What you should do –
Please reproduce all entries word for word, leaving every image behind.

Input material –
■ ■ ■
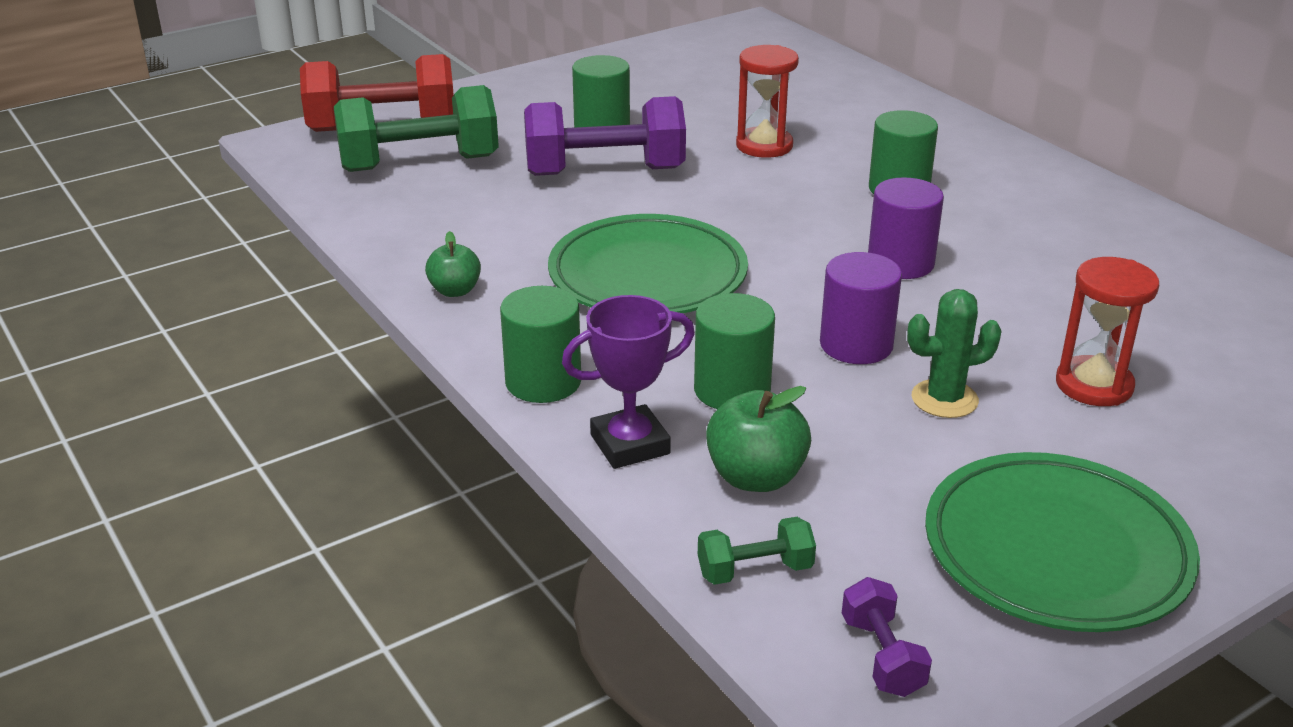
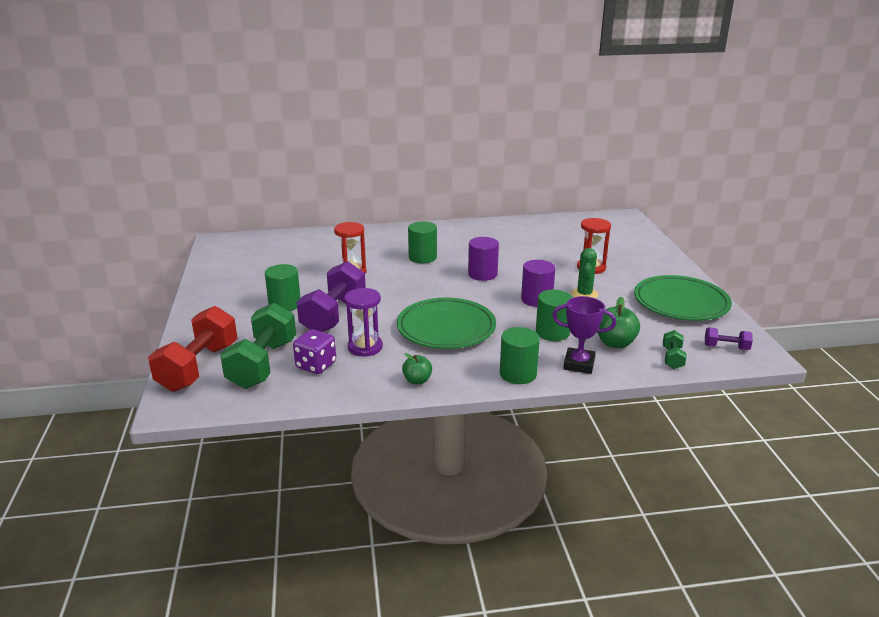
camera: 65 degrees left, 5 degrees down
(443, 200) = (316, 365): none -> purple dice
(524, 222) = (365, 347): none -> purple hourglass
(630, 444) = (579, 364): purple trophy -> purple trophy turned 75 degrees counterclockwise

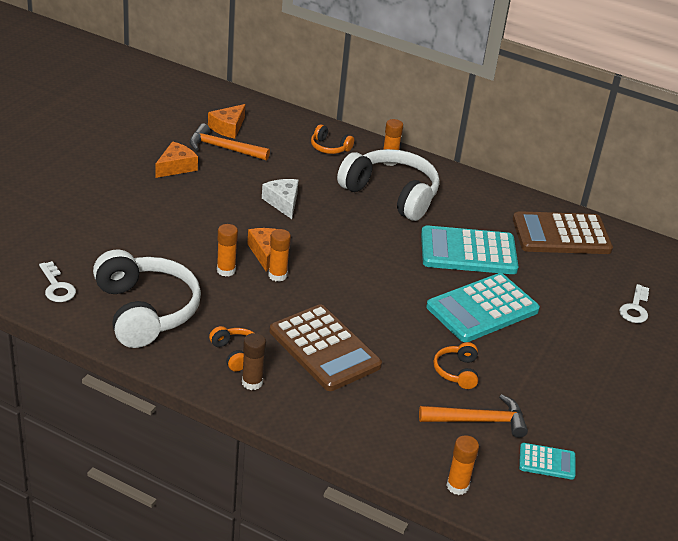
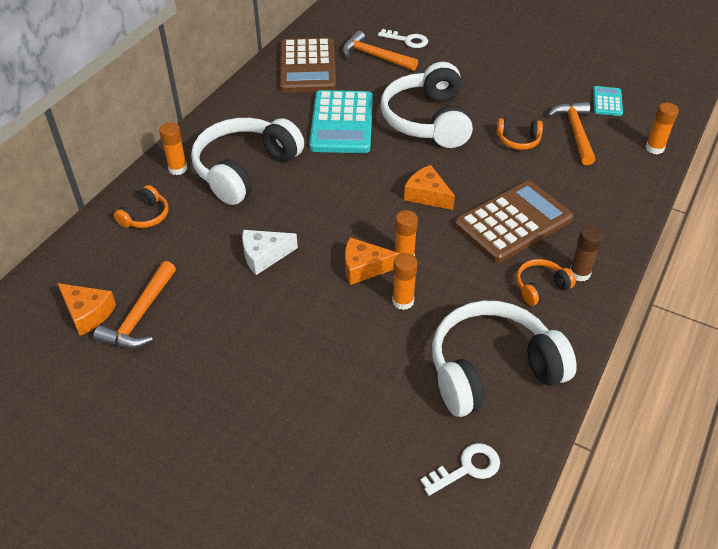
camera: 85 degrees left, 10 degrees up
(176, 167) = (184, 363): orange cheese -> orange cheese (427, 195)
(482, 309) = (427, 120): turquoise calculator -> white headphones
(594, 281) = (375, 56): none -> orange hammer

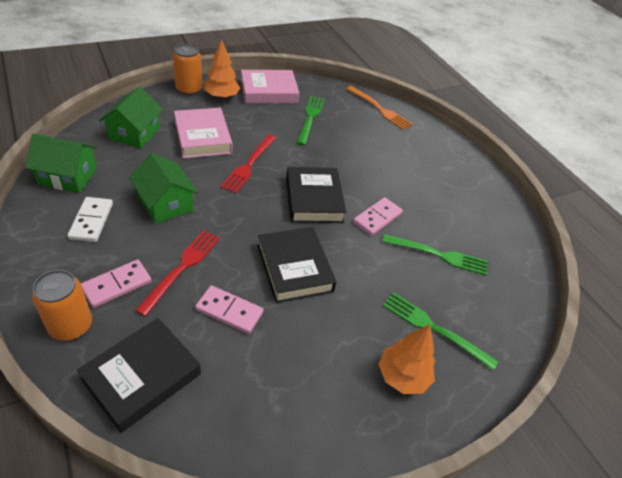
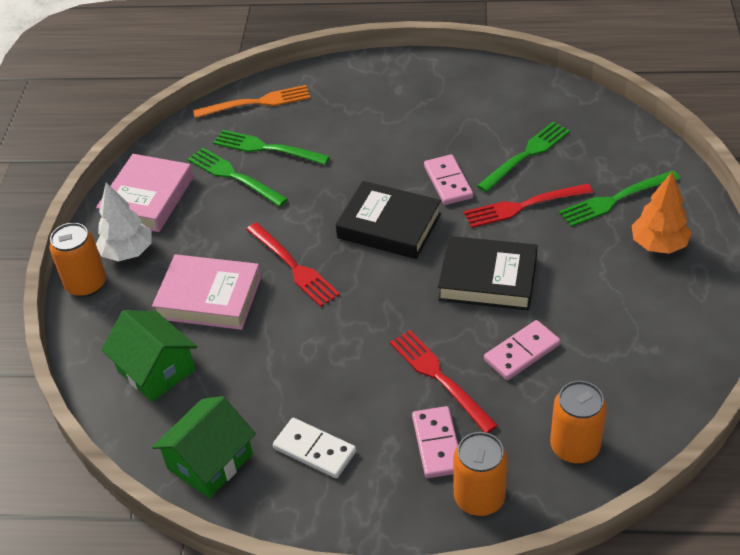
camera: 50 degrees left, 0 degrees up
(142, 376) = (575, 447): black book -> orange can
(166, 203) = (322, 368): green house -> none
(222, 96) = (128, 252): orange tree -> white tree
(344, 124) = (266, 148): none -> green fork
(383, 268) = (523, 206): none -> red fork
■ ■ ■
Reply –
camera: 65 degrees left, 5 degrees down
(443, 200) = (316, 365): none -> purple dice
(524, 222) = (365, 347): none -> purple hourglass
(630, 444) = (579, 364): purple trophy -> purple trophy turned 75 degrees counterclockwise

camera: 85 degrees left, 10 degrees up
(176, 167) = (184, 363): orange cheese -> orange cheese (427, 195)
(482, 309) = (427, 120): turquoise calculator -> white headphones
(594, 281) = (375, 56): none -> orange hammer

camera: 50 degrees left, 0 degrees up
(142, 376) = (575, 447): black book -> orange can
(166, 203) = (322, 368): green house -> none
(222, 96) = (128, 252): orange tree -> white tree
(344, 124) = (266, 148): none -> green fork
(383, 268) = (523, 206): none -> red fork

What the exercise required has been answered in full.